▶ [PROBLEM STATEMENT]:
Go through the entries below and return every line that contains "camera".

▶ [SOURCE MATERIAL]:

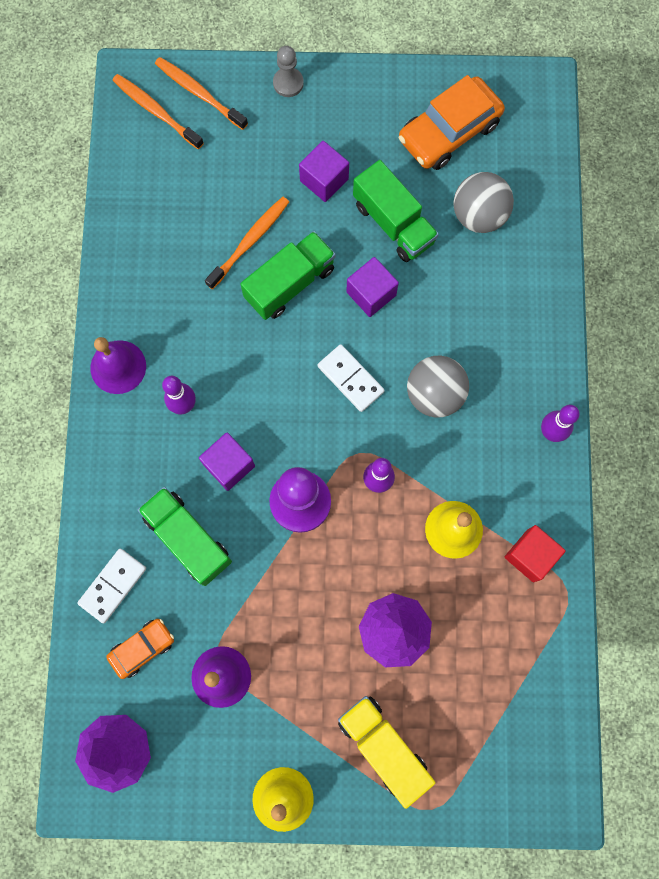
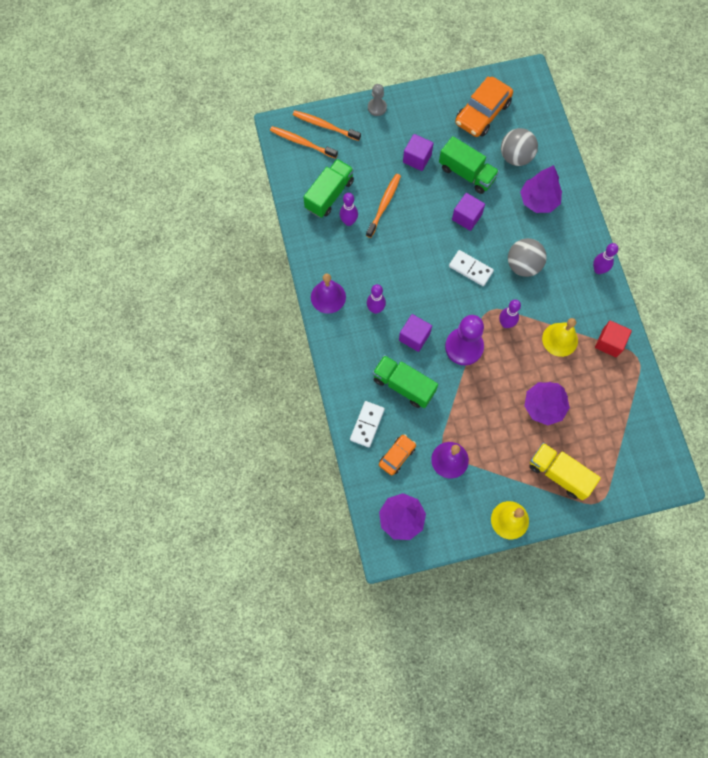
camera: 15 degrees left, 5 degrees down
green truck [240,231,336,320] -> green truck moved to [304,159,354,218]
none -> purple bowling pin [340,193,358,226]
none -> purple tree [520,165,562,213]

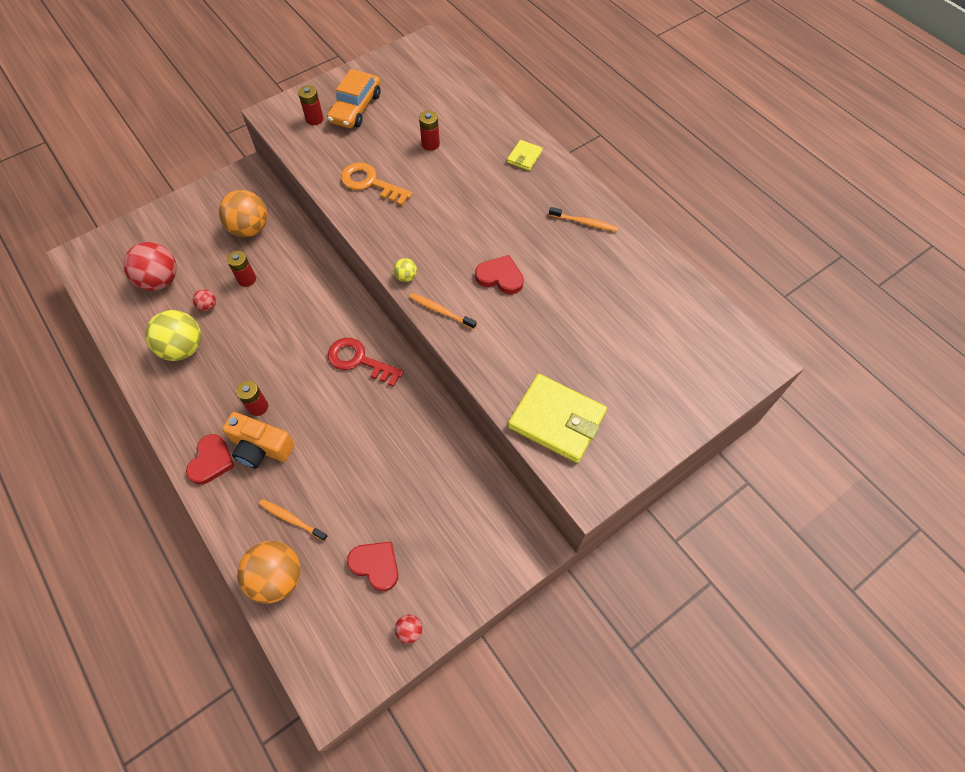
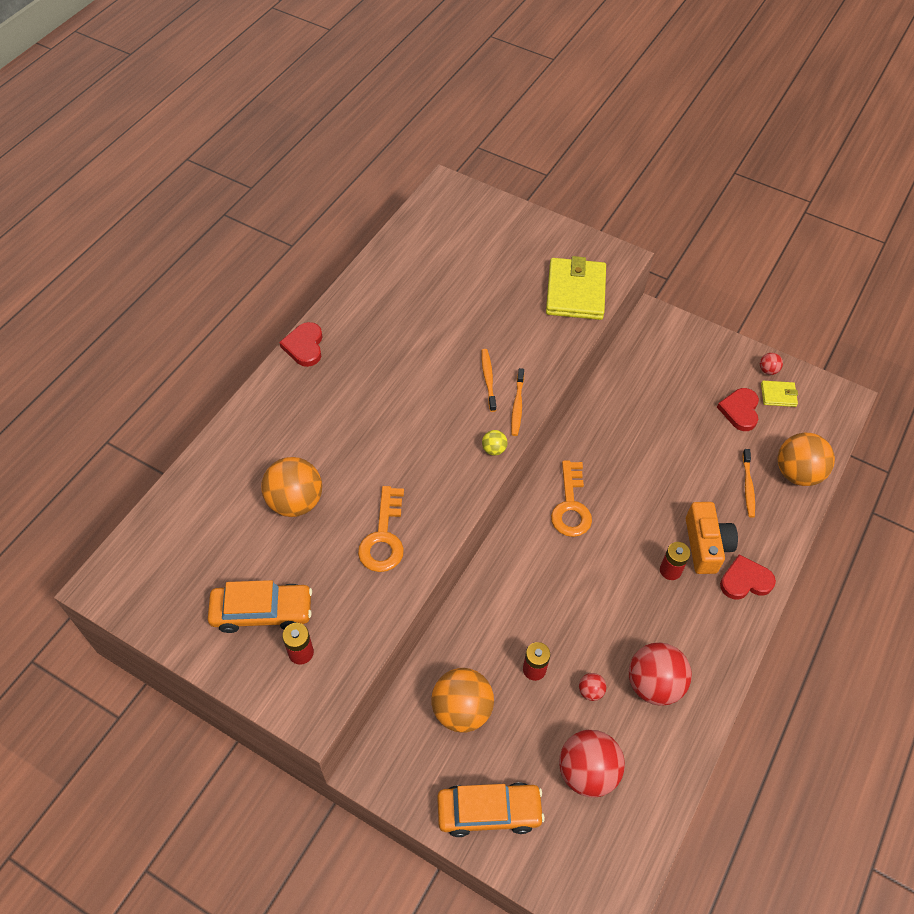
camera: 115 degrees left, 5 degrees down
yellow ball [145,310,201,361] -> red ball [629,642,692,706]
red key [328,338,404,387] -> orange key [551,460,592,537]
red battery [419,111,440,151] -> orange ball [261,457,322,517]
red heart [475,255,524,294] -> red heart moved to [279,322,322,367]
yellow wallet [507,140,543,171] -> yellow wallet moved to [761,381,798,407]
orange toothbrush [549,207,618,232] -> orange toothbrush moved to [481,349,496,412]
none -> orange car [437,782,545,837]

▶ [RESPONSE TO THIS TASK]:
camera: 15 degrees left, 5 degrees down
camera: 115 degrees left, 5 degrees down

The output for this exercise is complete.